+++ DATA EXTRACTS +++

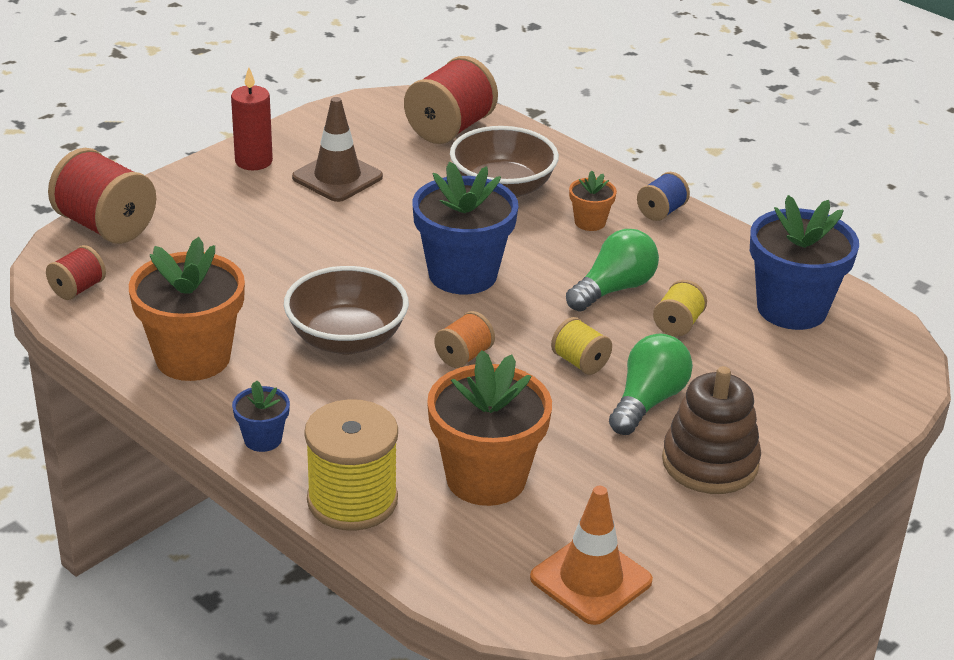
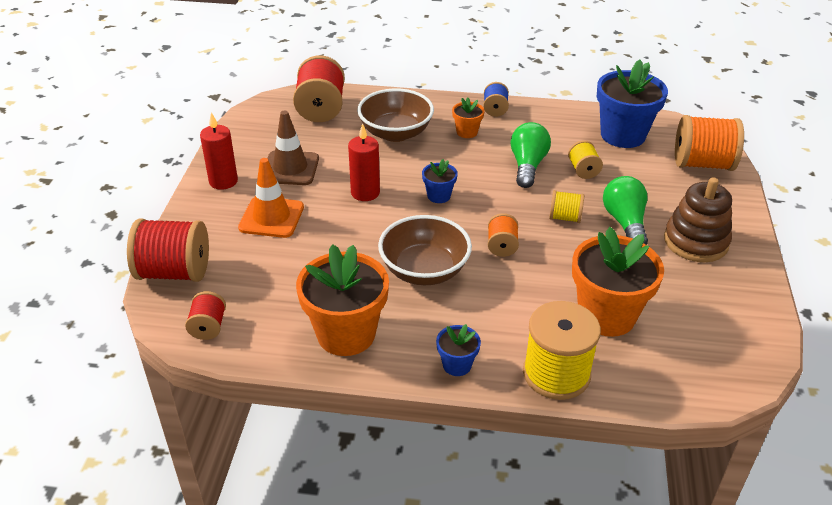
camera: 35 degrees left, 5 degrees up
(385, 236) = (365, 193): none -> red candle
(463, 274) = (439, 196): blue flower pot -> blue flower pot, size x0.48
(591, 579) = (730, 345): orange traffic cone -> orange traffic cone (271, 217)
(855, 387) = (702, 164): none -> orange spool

+++
+++ DATA EXTRACTS +++

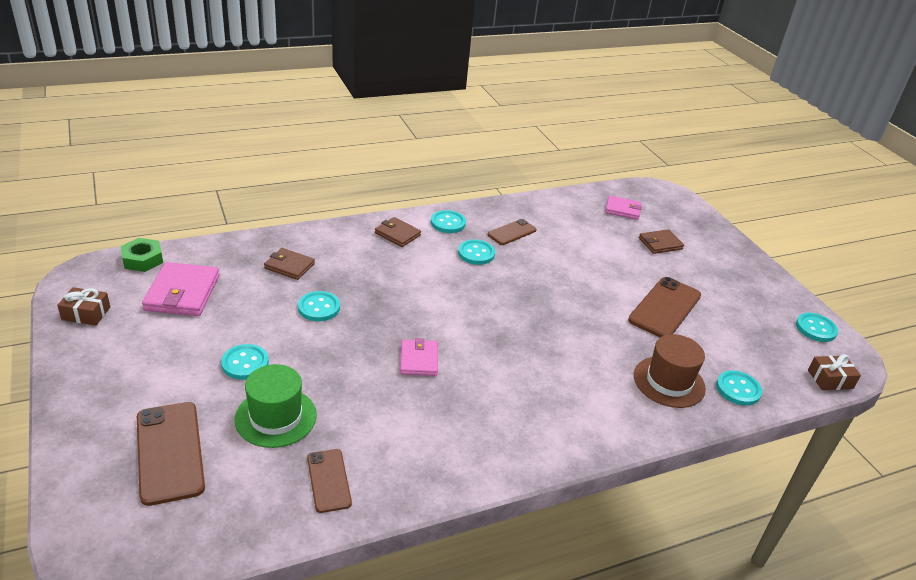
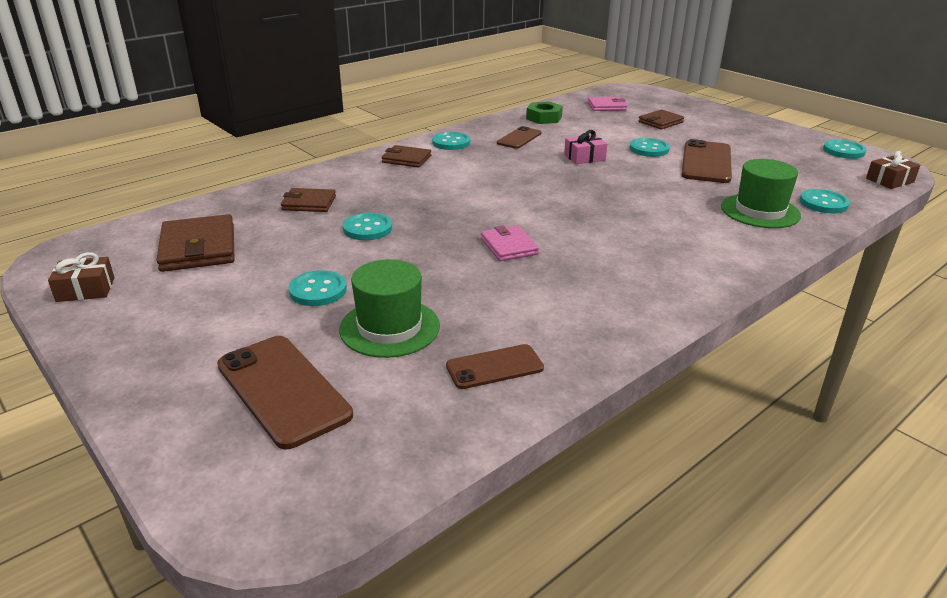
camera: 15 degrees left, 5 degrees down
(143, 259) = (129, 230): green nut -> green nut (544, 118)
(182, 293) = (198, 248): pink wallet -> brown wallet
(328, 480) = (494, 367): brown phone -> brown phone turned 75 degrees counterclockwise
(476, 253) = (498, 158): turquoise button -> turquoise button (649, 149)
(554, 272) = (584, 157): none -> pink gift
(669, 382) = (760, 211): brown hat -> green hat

+++

- [ACTIVITY] Look above for the line with "(143, 259) = (129, 230): green" and the line with "(669, 382) = (760, 211): brown". Write out those two lines and all the lines between them, exactly, and no others.

- [RESULT OF THIS TASK]
(143, 259) = (129, 230): green nut -> green nut (544, 118)
(182, 293) = (198, 248): pink wallet -> brown wallet
(328, 480) = (494, 367): brown phone -> brown phone turned 75 degrees counterclockwise
(476, 253) = (498, 158): turquoise button -> turquoise button (649, 149)
(554, 272) = (584, 157): none -> pink gift
(669, 382) = (760, 211): brown hat -> green hat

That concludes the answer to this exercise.